[Provided records]:
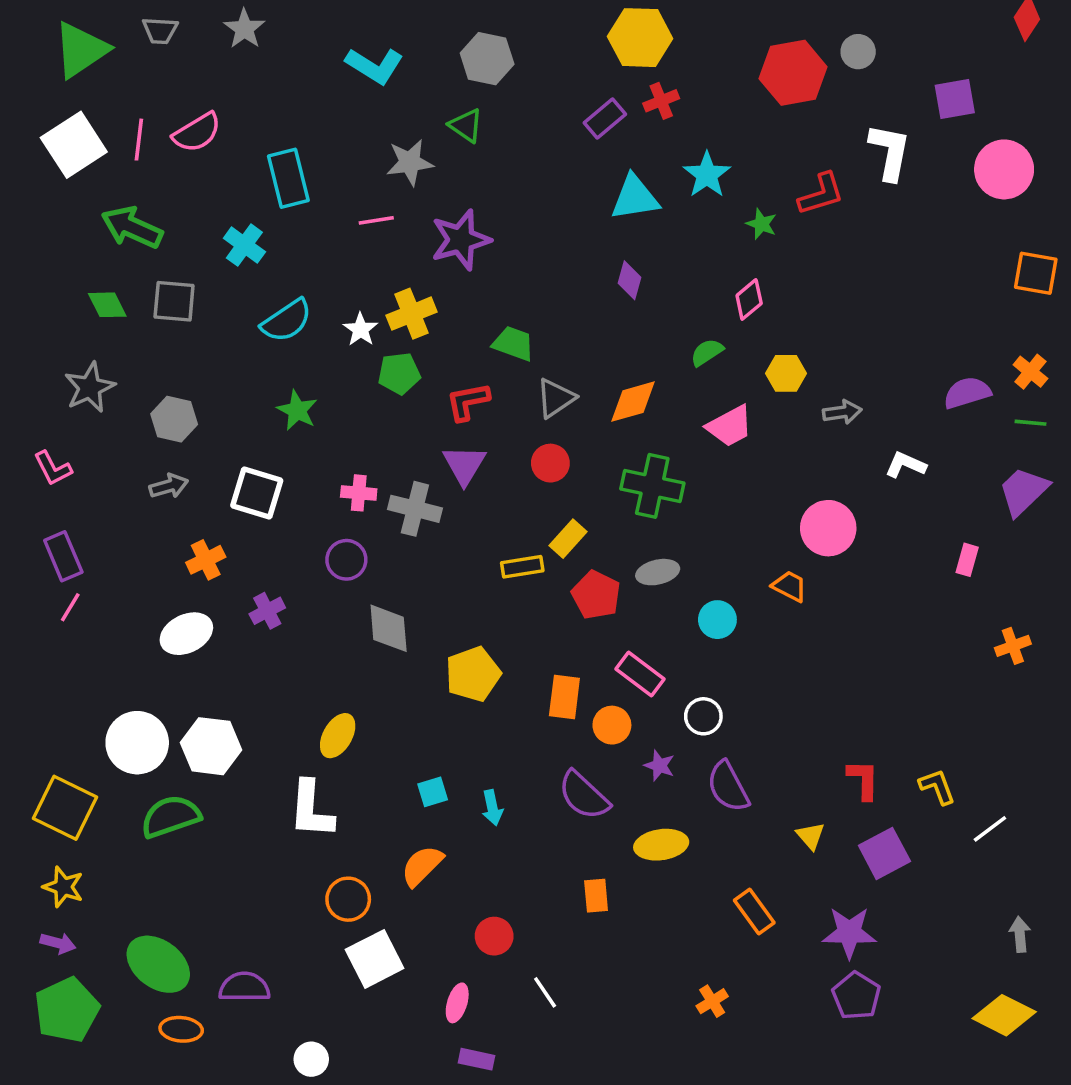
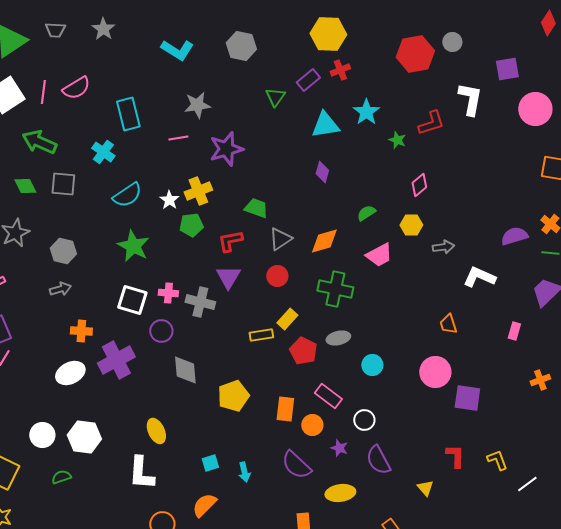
green triangle: (466, 125) -> (275, 97), moved, turned 30
pink diamond: (749, 300) -> (419, 185), moved
green star: (297, 410) -> (133, 246), size x1.4
white L-shape: (906, 465) -> (479, 277), size x1.4
white square: (257, 493) -> (132, 300), moved
pink circle: (828, 528) -> (435, 372), moved
orange cross: (206, 560) -> (81, 331), turned 30
orange trapezoid: (790, 586) -> (448, 324), moved, turned -135
purple cross: (267, 611) -> (116, 360), size x1.8
yellow ellipse: (338, 736) -> (156, 431), turned -55
white circle: (137, 743) -> (42, 435), size x0.7
green semicircle: (171, 817) -> (61, 477), size x0.6
purple square: (884, 853) -> (467, 398), moved, turned 36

[Work required]:
A single figure is the whole answer here: the number of lines in the records above that include "size".

[Exercise output]:
5